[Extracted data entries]
________________________
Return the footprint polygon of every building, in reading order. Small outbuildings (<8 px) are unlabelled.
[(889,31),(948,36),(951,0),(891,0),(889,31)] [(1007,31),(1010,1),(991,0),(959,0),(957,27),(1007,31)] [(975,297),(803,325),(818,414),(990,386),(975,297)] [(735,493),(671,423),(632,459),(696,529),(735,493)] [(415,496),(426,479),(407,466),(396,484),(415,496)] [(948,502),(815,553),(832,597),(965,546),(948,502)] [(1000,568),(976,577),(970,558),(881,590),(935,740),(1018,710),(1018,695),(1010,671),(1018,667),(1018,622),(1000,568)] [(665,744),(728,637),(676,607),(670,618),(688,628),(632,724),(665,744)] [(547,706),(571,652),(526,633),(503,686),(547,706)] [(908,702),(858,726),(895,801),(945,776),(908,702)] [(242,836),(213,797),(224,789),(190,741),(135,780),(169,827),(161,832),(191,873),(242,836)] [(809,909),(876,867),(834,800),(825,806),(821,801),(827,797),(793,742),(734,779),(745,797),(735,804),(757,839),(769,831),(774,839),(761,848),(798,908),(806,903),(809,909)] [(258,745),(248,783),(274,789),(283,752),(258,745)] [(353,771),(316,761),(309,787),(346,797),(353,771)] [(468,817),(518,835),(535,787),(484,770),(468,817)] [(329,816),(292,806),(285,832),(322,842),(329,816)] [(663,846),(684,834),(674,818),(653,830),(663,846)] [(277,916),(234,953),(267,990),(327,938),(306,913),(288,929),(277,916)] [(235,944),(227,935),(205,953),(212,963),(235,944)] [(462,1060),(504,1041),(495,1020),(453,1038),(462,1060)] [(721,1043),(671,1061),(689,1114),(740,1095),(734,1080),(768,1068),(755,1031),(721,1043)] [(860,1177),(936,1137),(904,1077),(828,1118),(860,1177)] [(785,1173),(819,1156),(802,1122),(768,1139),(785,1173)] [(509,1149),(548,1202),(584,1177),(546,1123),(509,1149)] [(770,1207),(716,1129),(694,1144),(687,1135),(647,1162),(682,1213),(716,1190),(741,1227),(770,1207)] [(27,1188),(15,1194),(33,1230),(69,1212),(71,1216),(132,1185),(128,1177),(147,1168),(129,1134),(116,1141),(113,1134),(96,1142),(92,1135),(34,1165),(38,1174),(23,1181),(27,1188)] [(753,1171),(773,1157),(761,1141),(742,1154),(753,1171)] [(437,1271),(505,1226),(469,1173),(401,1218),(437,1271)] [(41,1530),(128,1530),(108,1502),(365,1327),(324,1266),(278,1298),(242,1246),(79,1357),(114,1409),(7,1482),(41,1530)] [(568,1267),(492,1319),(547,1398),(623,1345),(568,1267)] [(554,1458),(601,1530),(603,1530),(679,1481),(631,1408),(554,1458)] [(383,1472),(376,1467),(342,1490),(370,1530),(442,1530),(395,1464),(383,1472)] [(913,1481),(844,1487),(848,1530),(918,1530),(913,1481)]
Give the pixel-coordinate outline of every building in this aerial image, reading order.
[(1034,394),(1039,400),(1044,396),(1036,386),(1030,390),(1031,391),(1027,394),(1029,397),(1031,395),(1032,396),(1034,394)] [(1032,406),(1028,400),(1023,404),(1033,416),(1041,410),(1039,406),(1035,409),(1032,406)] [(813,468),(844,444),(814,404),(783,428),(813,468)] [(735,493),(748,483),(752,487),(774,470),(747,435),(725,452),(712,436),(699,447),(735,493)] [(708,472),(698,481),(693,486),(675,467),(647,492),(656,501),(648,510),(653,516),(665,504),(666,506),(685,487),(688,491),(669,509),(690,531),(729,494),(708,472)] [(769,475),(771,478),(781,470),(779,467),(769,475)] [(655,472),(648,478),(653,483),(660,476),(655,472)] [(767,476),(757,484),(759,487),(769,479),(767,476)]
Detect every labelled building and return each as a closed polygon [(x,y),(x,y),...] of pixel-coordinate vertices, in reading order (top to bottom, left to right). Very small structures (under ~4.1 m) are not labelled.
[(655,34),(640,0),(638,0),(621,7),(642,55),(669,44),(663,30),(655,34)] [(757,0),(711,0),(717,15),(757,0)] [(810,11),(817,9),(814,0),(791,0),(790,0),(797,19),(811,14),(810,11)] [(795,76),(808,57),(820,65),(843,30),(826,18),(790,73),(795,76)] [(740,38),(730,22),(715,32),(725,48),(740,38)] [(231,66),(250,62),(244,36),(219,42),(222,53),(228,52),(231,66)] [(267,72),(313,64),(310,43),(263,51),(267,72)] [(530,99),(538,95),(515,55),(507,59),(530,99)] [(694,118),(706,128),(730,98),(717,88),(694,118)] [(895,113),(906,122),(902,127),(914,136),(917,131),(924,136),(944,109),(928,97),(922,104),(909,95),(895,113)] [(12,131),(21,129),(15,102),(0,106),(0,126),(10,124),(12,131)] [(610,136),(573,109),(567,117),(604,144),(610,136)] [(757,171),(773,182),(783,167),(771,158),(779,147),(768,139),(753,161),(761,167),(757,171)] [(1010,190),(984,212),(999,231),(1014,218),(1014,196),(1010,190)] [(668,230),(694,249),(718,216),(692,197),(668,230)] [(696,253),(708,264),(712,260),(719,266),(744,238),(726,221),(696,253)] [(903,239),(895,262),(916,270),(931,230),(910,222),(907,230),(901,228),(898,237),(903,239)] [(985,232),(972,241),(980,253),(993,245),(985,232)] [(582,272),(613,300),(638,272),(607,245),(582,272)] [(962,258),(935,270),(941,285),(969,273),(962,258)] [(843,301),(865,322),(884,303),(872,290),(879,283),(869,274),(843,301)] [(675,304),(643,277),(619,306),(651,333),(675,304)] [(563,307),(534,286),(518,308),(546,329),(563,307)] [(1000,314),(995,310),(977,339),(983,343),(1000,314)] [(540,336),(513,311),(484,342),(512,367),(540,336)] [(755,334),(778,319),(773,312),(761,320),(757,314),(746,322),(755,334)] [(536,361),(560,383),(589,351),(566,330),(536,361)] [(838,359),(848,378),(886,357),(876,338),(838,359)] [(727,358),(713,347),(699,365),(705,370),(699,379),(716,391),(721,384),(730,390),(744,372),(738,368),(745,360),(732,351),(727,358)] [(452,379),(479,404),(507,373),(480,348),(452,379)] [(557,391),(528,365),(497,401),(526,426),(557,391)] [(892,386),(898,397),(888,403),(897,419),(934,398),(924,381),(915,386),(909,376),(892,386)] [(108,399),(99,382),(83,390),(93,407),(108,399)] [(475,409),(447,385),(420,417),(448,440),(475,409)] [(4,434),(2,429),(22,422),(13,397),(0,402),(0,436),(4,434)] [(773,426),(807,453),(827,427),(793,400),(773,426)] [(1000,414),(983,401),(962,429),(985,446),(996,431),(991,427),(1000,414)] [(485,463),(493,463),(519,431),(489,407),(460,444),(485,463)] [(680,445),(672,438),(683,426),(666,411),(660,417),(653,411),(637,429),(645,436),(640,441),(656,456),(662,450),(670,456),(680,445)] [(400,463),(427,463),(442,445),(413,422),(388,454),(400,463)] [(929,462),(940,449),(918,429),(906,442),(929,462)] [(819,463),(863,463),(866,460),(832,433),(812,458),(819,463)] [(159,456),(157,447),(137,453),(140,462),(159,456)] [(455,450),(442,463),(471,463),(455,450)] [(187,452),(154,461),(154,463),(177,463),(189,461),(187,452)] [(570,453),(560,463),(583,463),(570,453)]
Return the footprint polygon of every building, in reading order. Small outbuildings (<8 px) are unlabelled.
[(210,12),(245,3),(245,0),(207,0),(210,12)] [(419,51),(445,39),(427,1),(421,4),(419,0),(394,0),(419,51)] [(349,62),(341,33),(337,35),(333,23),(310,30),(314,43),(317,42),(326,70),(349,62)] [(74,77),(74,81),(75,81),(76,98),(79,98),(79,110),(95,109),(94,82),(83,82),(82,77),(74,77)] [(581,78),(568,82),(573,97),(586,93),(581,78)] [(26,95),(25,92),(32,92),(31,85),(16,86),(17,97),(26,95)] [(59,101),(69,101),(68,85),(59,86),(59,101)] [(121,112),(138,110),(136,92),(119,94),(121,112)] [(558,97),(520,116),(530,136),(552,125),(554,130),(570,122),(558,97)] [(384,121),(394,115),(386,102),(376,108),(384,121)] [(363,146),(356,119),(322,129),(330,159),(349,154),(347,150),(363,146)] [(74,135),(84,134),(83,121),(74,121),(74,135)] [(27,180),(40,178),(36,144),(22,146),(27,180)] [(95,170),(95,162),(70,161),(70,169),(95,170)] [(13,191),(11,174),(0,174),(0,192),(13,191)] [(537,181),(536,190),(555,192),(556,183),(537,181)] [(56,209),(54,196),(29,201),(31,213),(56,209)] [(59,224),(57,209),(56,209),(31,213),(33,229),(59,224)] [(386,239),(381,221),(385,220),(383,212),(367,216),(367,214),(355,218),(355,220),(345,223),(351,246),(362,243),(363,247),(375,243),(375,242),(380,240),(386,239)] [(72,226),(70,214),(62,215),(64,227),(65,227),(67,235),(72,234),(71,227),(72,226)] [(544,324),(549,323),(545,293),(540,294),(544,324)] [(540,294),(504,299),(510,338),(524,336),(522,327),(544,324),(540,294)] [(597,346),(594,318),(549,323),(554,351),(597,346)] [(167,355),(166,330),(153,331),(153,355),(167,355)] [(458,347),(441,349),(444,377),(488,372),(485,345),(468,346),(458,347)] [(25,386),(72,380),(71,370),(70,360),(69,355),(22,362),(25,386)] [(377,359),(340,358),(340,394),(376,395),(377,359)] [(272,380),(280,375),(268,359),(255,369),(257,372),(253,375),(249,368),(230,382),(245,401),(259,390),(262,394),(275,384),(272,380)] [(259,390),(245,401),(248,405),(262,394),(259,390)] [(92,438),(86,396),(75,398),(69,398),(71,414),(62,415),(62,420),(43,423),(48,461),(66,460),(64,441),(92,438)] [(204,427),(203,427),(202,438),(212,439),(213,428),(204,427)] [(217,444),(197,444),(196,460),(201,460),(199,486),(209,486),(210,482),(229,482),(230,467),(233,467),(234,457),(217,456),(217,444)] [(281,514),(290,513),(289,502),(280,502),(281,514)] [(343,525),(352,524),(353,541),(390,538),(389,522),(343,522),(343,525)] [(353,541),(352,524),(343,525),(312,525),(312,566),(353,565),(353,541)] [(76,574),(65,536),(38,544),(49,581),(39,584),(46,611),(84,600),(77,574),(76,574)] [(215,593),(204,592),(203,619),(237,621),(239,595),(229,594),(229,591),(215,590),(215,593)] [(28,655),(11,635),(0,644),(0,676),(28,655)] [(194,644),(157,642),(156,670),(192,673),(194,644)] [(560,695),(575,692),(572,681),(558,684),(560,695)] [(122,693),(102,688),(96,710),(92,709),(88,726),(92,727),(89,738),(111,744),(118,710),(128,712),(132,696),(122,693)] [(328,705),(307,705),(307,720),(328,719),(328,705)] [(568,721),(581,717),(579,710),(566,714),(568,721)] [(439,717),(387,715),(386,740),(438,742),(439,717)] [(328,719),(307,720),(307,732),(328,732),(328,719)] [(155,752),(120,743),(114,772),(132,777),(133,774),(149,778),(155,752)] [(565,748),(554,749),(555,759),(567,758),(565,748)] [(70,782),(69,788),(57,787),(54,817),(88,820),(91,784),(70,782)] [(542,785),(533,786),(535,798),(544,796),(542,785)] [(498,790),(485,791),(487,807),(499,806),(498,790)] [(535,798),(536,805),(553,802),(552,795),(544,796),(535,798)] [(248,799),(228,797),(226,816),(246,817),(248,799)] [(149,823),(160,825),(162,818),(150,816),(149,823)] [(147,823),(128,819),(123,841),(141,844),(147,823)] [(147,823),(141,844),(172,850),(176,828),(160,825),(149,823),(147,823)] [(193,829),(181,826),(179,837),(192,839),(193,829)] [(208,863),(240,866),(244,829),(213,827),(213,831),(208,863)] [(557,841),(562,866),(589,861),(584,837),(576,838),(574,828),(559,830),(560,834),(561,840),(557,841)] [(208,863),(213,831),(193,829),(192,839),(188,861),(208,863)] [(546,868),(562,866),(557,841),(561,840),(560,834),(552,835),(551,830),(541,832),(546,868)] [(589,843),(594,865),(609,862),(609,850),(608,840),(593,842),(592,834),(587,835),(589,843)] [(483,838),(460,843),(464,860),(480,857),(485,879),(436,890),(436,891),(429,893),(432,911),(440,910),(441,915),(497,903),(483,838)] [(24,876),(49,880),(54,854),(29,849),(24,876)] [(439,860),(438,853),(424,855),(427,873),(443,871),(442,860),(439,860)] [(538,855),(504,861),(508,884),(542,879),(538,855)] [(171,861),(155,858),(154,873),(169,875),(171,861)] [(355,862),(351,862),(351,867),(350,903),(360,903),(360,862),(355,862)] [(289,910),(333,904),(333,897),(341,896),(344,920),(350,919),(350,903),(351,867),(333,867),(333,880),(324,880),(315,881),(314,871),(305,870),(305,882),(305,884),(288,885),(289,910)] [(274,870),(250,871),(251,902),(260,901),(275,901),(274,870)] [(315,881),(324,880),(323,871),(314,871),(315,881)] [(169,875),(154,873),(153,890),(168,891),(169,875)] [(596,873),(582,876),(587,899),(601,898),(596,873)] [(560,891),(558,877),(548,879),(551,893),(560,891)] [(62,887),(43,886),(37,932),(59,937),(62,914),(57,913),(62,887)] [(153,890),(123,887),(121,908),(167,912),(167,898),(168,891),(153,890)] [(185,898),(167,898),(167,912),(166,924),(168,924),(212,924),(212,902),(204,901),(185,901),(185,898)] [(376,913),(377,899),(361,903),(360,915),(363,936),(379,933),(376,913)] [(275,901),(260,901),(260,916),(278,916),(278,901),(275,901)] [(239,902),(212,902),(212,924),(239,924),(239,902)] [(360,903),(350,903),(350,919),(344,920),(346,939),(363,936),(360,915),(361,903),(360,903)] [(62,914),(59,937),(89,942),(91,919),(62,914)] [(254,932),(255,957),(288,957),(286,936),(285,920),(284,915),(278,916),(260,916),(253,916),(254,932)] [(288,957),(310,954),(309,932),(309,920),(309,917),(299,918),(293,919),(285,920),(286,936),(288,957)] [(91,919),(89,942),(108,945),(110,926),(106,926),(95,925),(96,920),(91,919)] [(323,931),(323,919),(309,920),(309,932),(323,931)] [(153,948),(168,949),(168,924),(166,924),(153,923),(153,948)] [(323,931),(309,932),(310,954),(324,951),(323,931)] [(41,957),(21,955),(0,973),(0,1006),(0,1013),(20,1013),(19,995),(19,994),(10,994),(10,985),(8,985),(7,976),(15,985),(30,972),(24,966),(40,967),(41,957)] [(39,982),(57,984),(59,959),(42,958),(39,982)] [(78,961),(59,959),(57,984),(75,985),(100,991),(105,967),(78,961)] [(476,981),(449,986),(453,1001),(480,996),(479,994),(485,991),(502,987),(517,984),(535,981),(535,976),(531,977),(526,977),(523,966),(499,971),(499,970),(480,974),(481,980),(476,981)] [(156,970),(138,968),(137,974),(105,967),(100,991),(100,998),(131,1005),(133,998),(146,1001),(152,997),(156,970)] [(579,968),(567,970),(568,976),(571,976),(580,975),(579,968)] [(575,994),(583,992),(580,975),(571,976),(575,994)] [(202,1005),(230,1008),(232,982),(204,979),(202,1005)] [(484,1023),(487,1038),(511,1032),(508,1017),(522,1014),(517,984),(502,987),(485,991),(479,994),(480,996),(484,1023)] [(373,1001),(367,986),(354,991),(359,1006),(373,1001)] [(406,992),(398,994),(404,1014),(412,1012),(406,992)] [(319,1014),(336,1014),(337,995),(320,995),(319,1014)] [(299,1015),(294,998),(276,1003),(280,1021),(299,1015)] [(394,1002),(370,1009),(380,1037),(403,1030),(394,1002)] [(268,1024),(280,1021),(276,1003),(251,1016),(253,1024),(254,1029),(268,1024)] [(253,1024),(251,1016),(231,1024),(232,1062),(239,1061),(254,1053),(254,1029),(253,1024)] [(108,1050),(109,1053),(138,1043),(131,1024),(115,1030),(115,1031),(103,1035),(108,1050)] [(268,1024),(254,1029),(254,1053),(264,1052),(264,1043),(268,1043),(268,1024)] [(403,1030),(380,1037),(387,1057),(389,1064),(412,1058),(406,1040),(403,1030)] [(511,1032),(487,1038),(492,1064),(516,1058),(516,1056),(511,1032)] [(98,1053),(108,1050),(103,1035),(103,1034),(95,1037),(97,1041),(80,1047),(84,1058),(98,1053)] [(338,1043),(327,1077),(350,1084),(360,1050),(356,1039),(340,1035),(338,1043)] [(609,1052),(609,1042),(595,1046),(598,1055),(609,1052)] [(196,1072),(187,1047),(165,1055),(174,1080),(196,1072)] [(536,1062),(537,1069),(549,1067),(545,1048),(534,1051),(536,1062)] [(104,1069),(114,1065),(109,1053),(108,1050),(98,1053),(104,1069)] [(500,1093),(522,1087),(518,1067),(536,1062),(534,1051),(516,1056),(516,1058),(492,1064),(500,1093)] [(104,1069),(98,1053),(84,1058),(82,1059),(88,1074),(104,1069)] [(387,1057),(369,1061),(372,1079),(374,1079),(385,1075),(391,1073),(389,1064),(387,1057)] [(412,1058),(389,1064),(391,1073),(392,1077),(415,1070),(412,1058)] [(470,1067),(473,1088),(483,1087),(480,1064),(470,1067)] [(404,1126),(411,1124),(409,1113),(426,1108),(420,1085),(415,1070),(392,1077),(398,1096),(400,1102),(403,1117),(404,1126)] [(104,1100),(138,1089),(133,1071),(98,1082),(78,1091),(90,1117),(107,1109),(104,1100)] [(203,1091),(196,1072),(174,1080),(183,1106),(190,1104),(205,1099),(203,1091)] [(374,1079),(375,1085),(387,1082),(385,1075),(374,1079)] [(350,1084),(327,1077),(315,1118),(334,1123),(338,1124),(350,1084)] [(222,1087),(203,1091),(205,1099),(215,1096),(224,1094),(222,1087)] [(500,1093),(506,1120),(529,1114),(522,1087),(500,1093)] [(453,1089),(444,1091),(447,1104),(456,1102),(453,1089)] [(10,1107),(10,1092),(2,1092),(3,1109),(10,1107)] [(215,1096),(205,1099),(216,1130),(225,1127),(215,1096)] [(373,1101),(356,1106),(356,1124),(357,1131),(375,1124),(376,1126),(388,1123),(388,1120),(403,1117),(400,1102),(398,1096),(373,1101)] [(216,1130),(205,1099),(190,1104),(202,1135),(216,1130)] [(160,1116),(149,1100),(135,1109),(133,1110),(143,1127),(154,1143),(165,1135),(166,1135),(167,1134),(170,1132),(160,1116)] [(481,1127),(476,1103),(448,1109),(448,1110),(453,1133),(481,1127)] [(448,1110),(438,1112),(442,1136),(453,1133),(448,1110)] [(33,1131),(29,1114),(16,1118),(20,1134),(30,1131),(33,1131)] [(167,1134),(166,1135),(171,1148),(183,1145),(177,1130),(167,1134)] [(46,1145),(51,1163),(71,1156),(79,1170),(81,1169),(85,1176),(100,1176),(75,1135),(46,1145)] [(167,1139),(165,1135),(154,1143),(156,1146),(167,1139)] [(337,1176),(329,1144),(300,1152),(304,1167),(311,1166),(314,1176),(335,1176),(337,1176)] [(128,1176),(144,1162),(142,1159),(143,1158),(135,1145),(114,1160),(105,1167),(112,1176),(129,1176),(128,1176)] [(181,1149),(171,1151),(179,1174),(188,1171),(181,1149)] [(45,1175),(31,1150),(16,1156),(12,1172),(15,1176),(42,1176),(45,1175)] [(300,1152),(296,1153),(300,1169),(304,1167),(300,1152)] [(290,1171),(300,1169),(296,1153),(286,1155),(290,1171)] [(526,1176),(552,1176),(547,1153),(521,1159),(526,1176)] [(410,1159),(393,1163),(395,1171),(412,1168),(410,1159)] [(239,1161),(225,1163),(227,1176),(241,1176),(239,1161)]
________________________
- Work to complete
Copy every line above in which the string "pixel" shows up.

- Answer below
Give the pixel-coordinate outline of every building in this aerial image, reading order.
Detect every labelled building and return each as a closed polygon [(x,y),(x,y),...] of pixel-coordinate vertices, in reading order (top to bottom, left to right). Very small structures (under ~4.1 m) are not labelled.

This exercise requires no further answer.